Can you copy out all of the data below, line for line and unchanged, while leaving out the pictures?

###

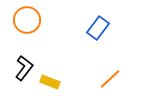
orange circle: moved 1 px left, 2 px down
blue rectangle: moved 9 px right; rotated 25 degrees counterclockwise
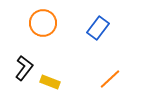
orange circle: moved 16 px right, 3 px down
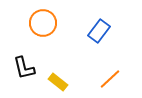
blue rectangle: moved 1 px right, 3 px down
black L-shape: rotated 130 degrees clockwise
yellow rectangle: moved 8 px right; rotated 18 degrees clockwise
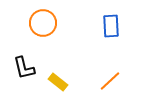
blue rectangle: moved 12 px right, 5 px up; rotated 40 degrees counterclockwise
orange line: moved 2 px down
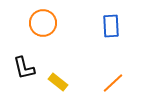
orange line: moved 3 px right, 2 px down
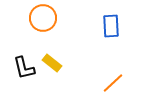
orange circle: moved 5 px up
yellow rectangle: moved 6 px left, 19 px up
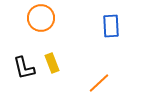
orange circle: moved 2 px left
yellow rectangle: rotated 30 degrees clockwise
orange line: moved 14 px left
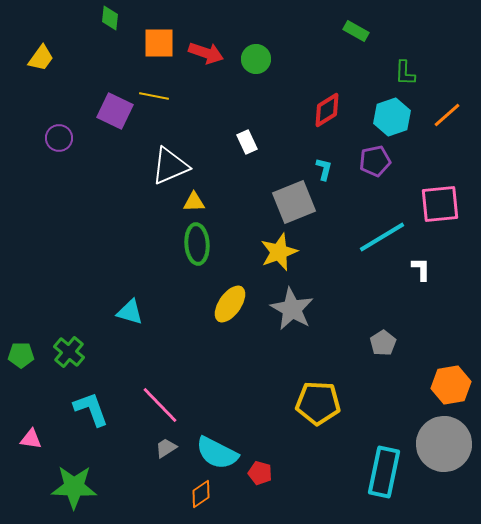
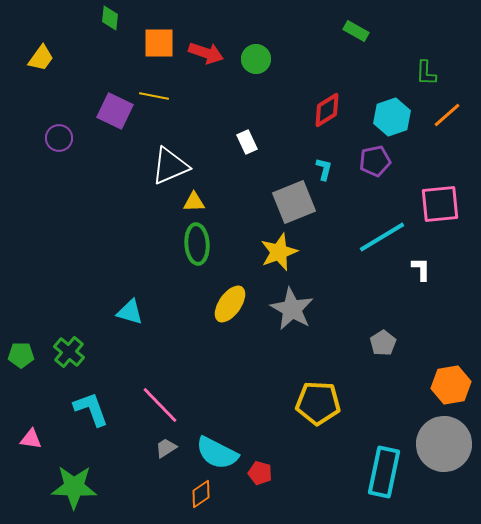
green L-shape at (405, 73): moved 21 px right
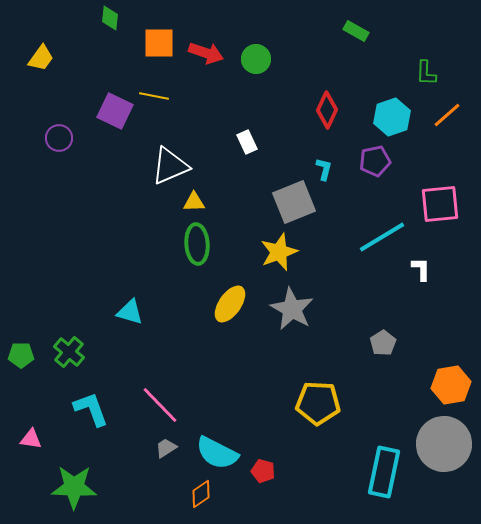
red diamond at (327, 110): rotated 33 degrees counterclockwise
red pentagon at (260, 473): moved 3 px right, 2 px up
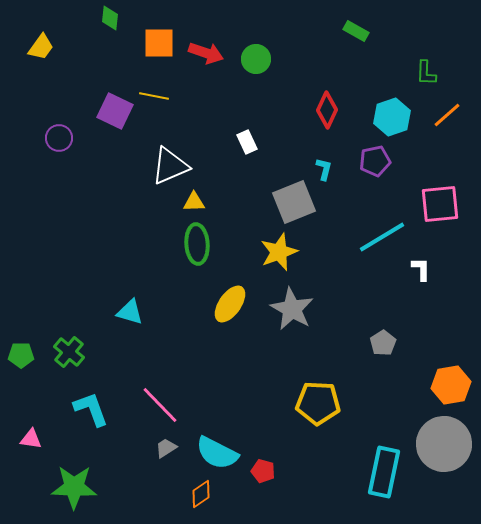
yellow trapezoid at (41, 58): moved 11 px up
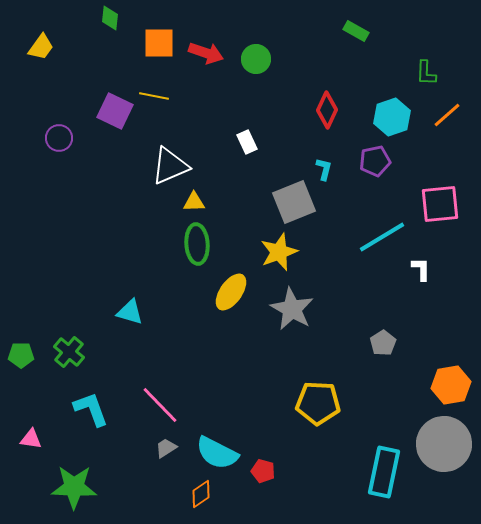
yellow ellipse at (230, 304): moved 1 px right, 12 px up
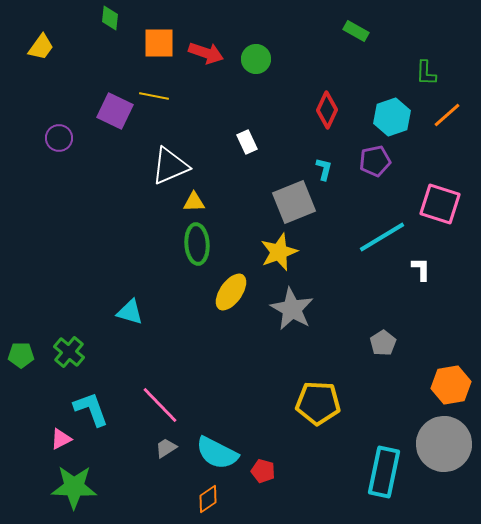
pink square at (440, 204): rotated 24 degrees clockwise
pink triangle at (31, 439): moved 30 px right; rotated 35 degrees counterclockwise
orange diamond at (201, 494): moved 7 px right, 5 px down
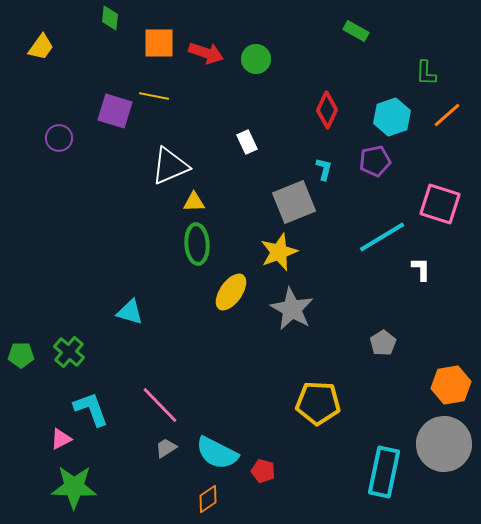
purple square at (115, 111): rotated 9 degrees counterclockwise
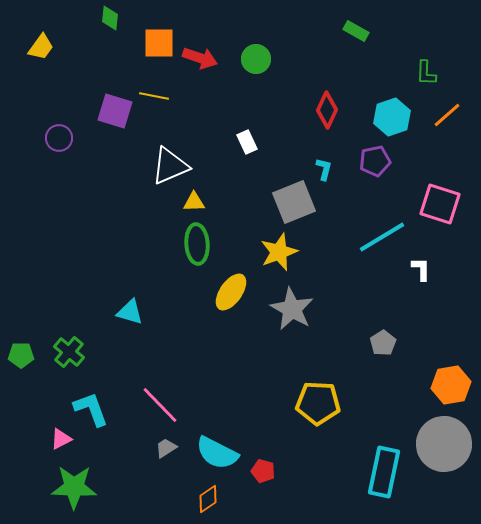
red arrow at (206, 53): moved 6 px left, 5 px down
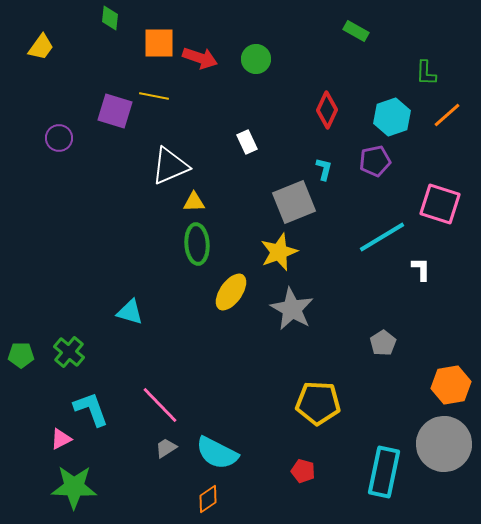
red pentagon at (263, 471): moved 40 px right
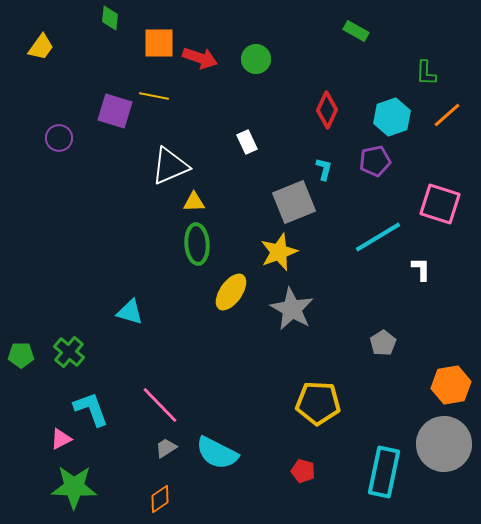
cyan line at (382, 237): moved 4 px left
orange diamond at (208, 499): moved 48 px left
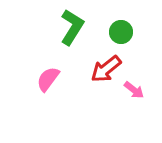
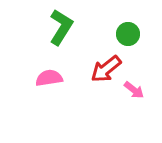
green L-shape: moved 11 px left
green circle: moved 7 px right, 2 px down
pink semicircle: moved 1 px right, 1 px up; rotated 44 degrees clockwise
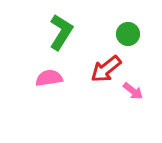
green L-shape: moved 5 px down
pink arrow: moved 1 px left, 1 px down
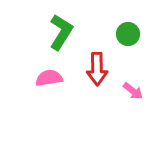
red arrow: moved 9 px left; rotated 52 degrees counterclockwise
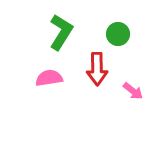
green circle: moved 10 px left
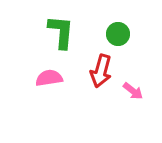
green L-shape: rotated 27 degrees counterclockwise
red arrow: moved 4 px right, 2 px down; rotated 16 degrees clockwise
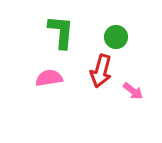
green circle: moved 2 px left, 3 px down
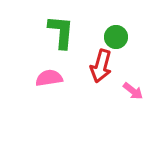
red arrow: moved 5 px up
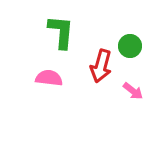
green circle: moved 14 px right, 9 px down
pink semicircle: rotated 16 degrees clockwise
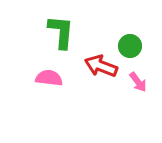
red arrow: rotated 96 degrees clockwise
pink arrow: moved 5 px right, 9 px up; rotated 15 degrees clockwise
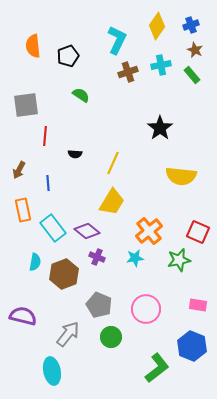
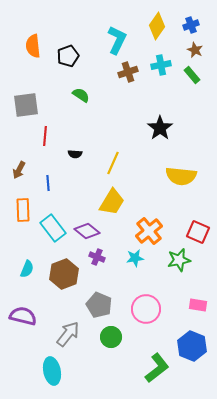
orange rectangle: rotated 10 degrees clockwise
cyan semicircle: moved 8 px left, 7 px down; rotated 12 degrees clockwise
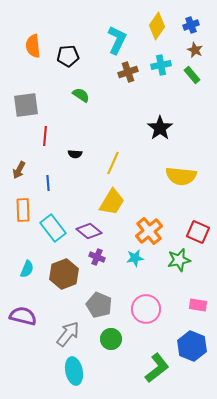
black pentagon: rotated 15 degrees clockwise
purple diamond: moved 2 px right
green circle: moved 2 px down
cyan ellipse: moved 22 px right
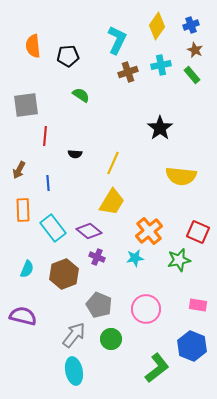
gray arrow: moved 6 px right, 1 px down
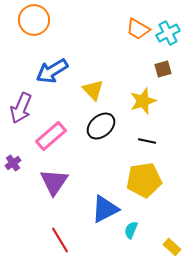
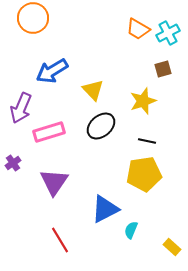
orange circle: moved 1 px left, 2 px up
pink rectangle: moved 2 px left, 4 px up; rotated 24 degrees clockwise
yellow pentagon: moved 6 px up
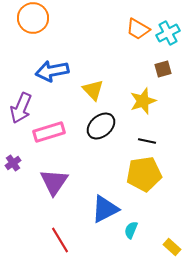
blue arrow: rotated 20 degrees clockwise
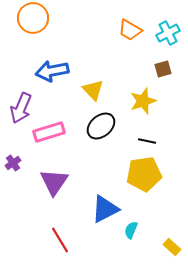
orange trapezoid: moved 8 px left, 1 px down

###

*Answer to this task*.
orange circle: moved 1 px left, 2 px down
blue rectangle: moved 9 px right; rotated 25 degrees counterclockwise
orange circle: moved 16 px right, 3 px down
blue rectangle: moved 1 px right, 3 px down
black L-shape: rotated 130 degrees clockwise
yellow rectangle: moved 8 px right; rotated 18 degrees clockwise
blue rectangle: moved 12 px right, 5 px up; rotated 40 degrees counterclockwise
orange line: moved 2 px down
orange line: moved 3 px right, 2 px down
orange circle: moved 5 px up
yellow rectangle: moved 6 px left, 19 px up
orange circle: moved 2 px left
yellow rectangle: rotated 30 degrees clockwise
orange line: moved 14 px left
green L-shape at (405, 73): moved 21 px right
red diamond at (327, 110): rotated 33 degrees counterclockwise
red pentagon at (260, 473): moved 3 px right, 2 px up
yellow trapezoid at (41, 58): moved 11 px up
yellow ellipse at (230, 304): moved 1 px right, 12 px up
pink square at (440, 204): rotated 24 degrees clockwise
pink triangle at (31, 439): moved 30 px right; rotated 35 degrees counterclockwise
orange diamond at (201, 494): moved 7 px right, 5 px down
purple square at (115, 111): rotated 9 degrees counterclockwise
red arrow at (206, 53): moved 6 px left, 5 px down
red pentagon at (263, 471): moved 40 px right
cyan line at (382, 237): moved 4 px left
orange diamond at (208, 499): moved 48 px left
green L-shape: moved 11 px left
green circle: moved 7 px right, 2 px down
pink semicircle: moved 1 px right, 1 px up; rotated 44 degrees clockwise
green L-shape: moved 5 px down
pink arrow: moved 1 px left, 1 px down
red arrow: moved 9 px left; rotated 52 degrees counterclockwise
green circle: moved 10 px left
green L-shape: rotated 27 degrees counterclockwise
red arrow: moved 4 px right, 2 px down; rotated 16 degrees clockwise
green circle: moved 2 px left, 3 px down
red arrow: moved 5 px up
green circle: moved 14 px right, 9 px down
pink semicircle: rotated 16 degrees clockwise
red arrow: rotated 96 degrees clockwise
pink arrow: moved 5 px right, 9 px up; rotated 15 degrees clockwise
orange rectangle: rotated 10 degrees clockwise
cyan semicircle: moved 8 px left, 7 px down; rotated 12 degrees clockwise
black pentagon: rotated 15 degrees clockwise
purple diamond: moved 2 px right
green circle: moved 2 px down
cyan ellipse: moved 22 px right
gray arrow: moved 6 px right, 1 px down
orange circle: moved 1 px left, 2 px up
pink rectangle: moved 2 px left, 4 px up; rotated 24 degrees clockwise
yellow pentagon: moved 6 px up
blue arrow: rotated 20 degrees clockwise
orange trapezoid: moved 8 px left, 1 px down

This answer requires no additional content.